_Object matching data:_
·····

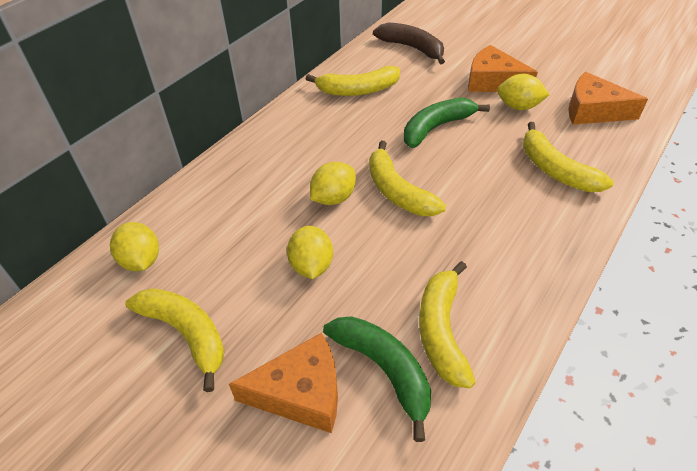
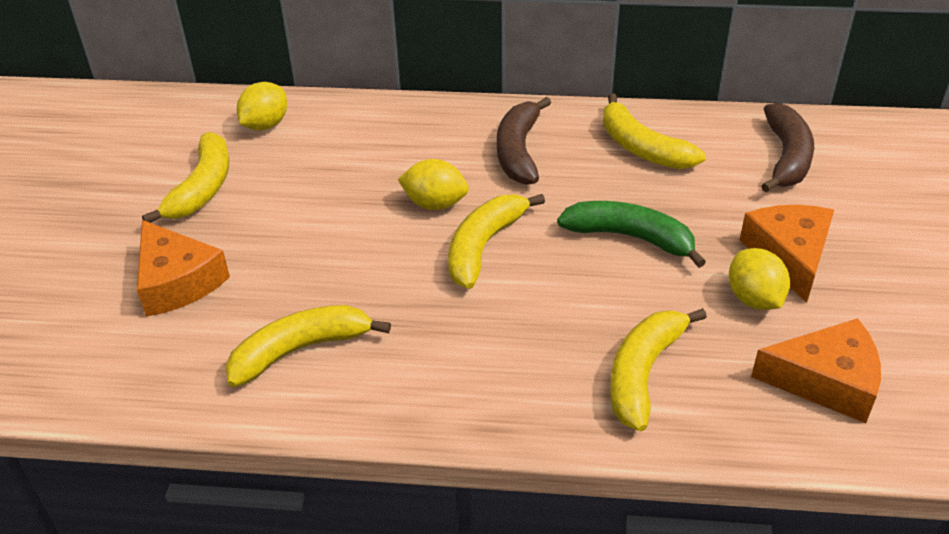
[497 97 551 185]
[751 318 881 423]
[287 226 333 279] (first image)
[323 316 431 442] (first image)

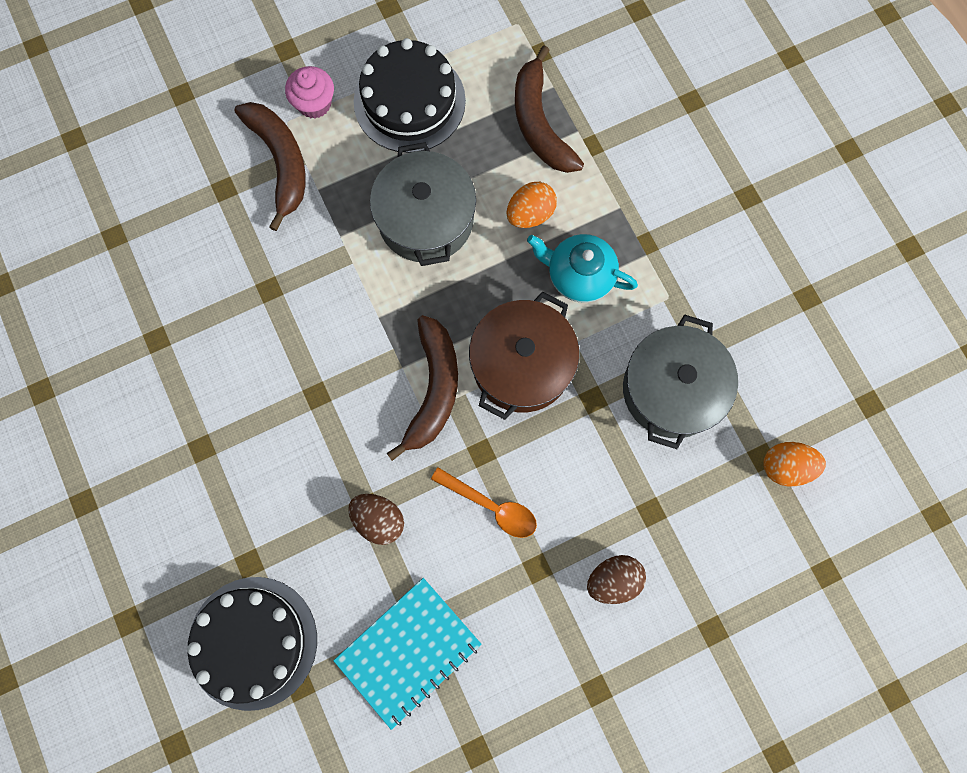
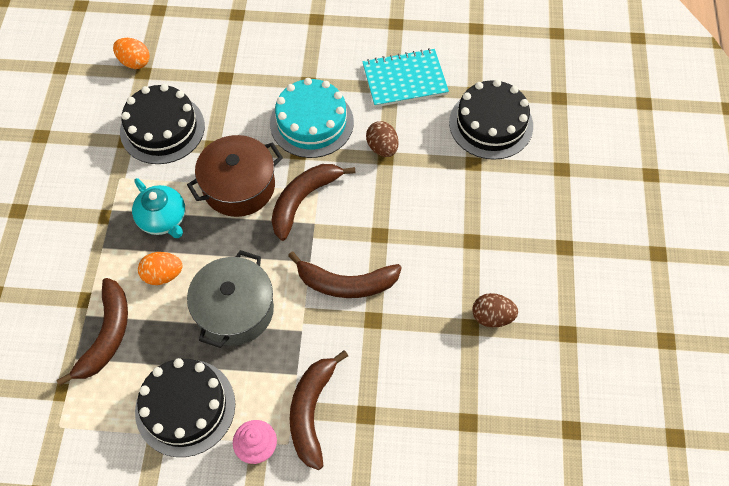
[120 84 205 164]
[270 78 354 158]
[288 252 402 298]
[472 293 518 328]

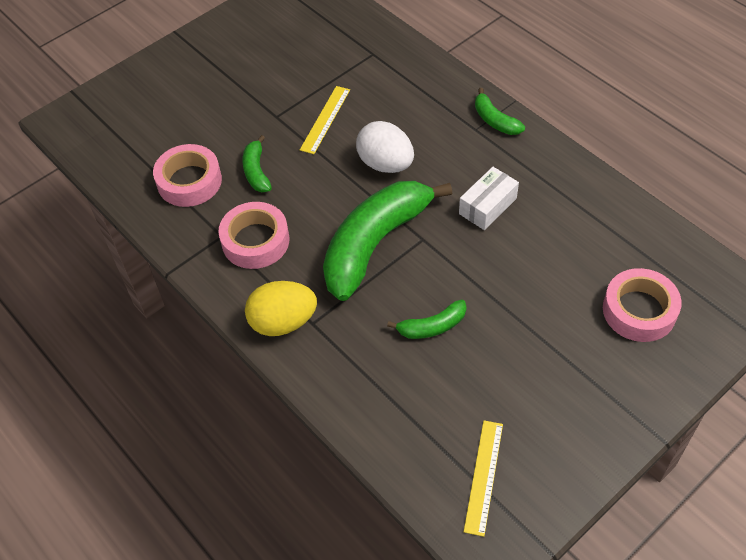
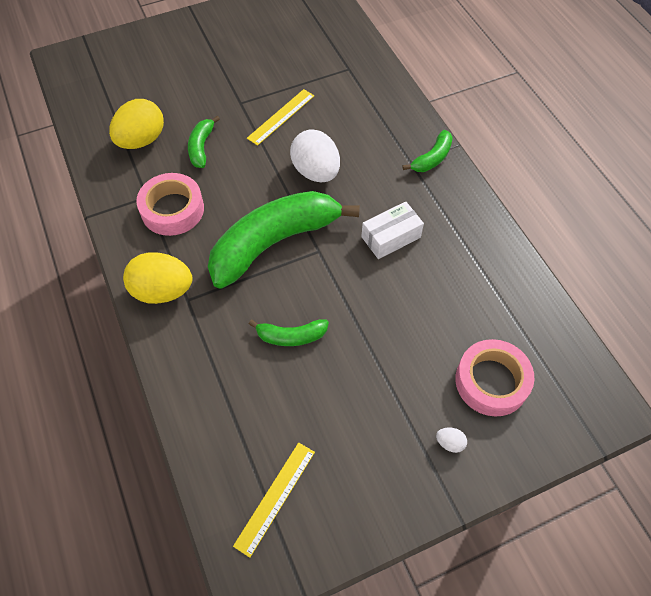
[109 99 164 149]
[402 130 453 172]
[436 428 467 453]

·····

_WHAT IS BEING ASKED:_ Quote each entry above verbatim and drop the pictures.

_TASK RESPONSE:_
[497 97 551 185]
[751 318 881 423]
[287 226 333 279] (first image)
[323 316 431 442] (first image)

[120 84 205 164]
[270 78 354 158]
[288 252 402 298]
[472 293 518 328]

[109 99 164 149]
[402 130 453 172]
[436 428 467 453]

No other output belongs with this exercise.